Nothing but an exact copy is wanted here: the line with "C204: 6.8nF (GND, MID) -> none" and all the lines that follow it in the entries below.

Records for the exercise: Begin

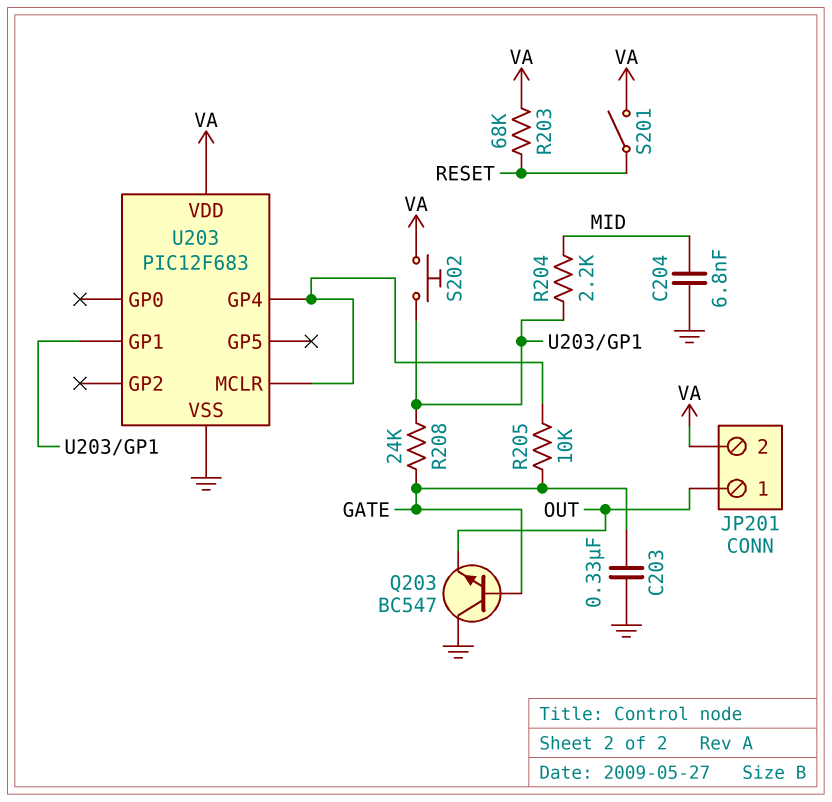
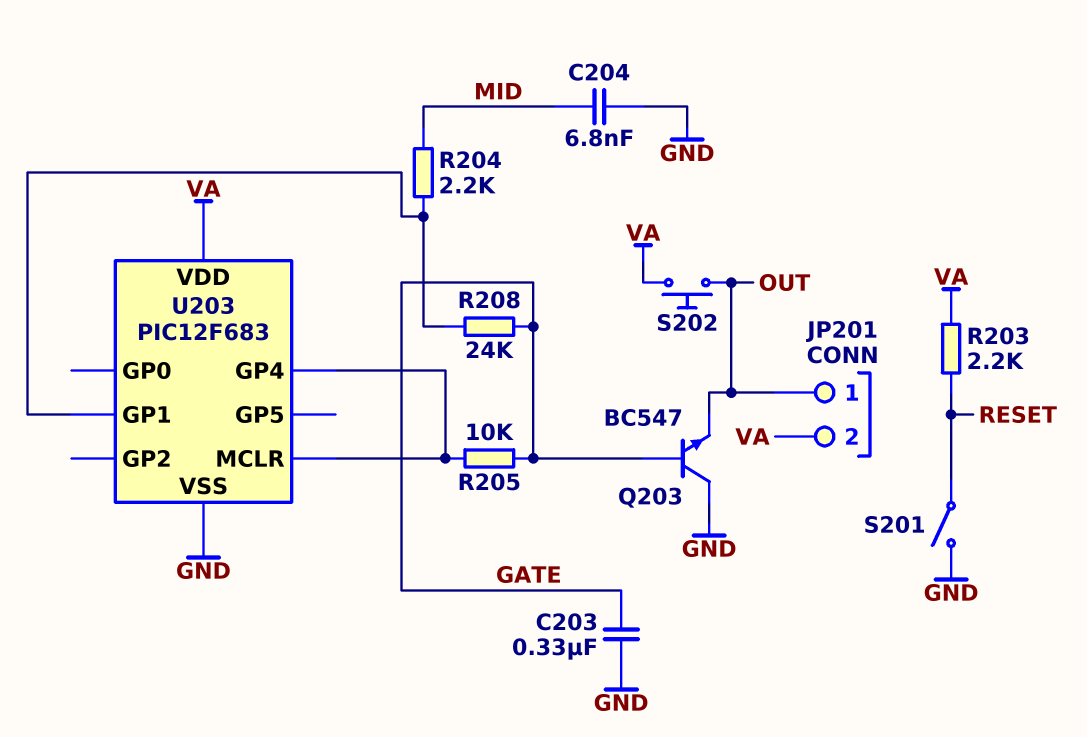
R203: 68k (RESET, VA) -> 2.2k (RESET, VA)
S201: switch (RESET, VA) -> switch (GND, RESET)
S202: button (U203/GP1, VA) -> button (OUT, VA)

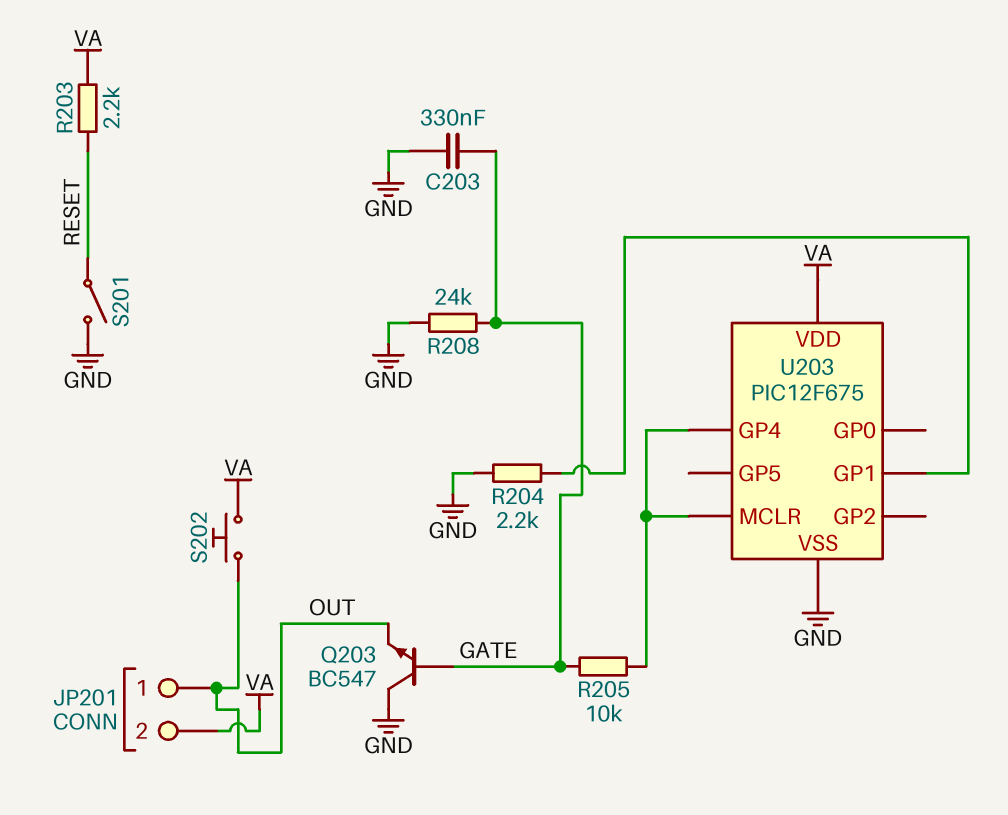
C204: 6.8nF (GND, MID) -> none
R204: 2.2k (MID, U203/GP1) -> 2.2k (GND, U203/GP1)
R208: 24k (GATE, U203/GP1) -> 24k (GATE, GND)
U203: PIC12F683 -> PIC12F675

Records for the exercise: End

Response>
C204: 6.8nF (GND, MID) -> none
R204: 2.2k (MID, U203/GP1) -> 2.2k (GND, U203/GP1)
R208: 24k (GATE, U203/GP1) -> 24k (GATE, GND)
U203: PIC12F683 -> PIC12F675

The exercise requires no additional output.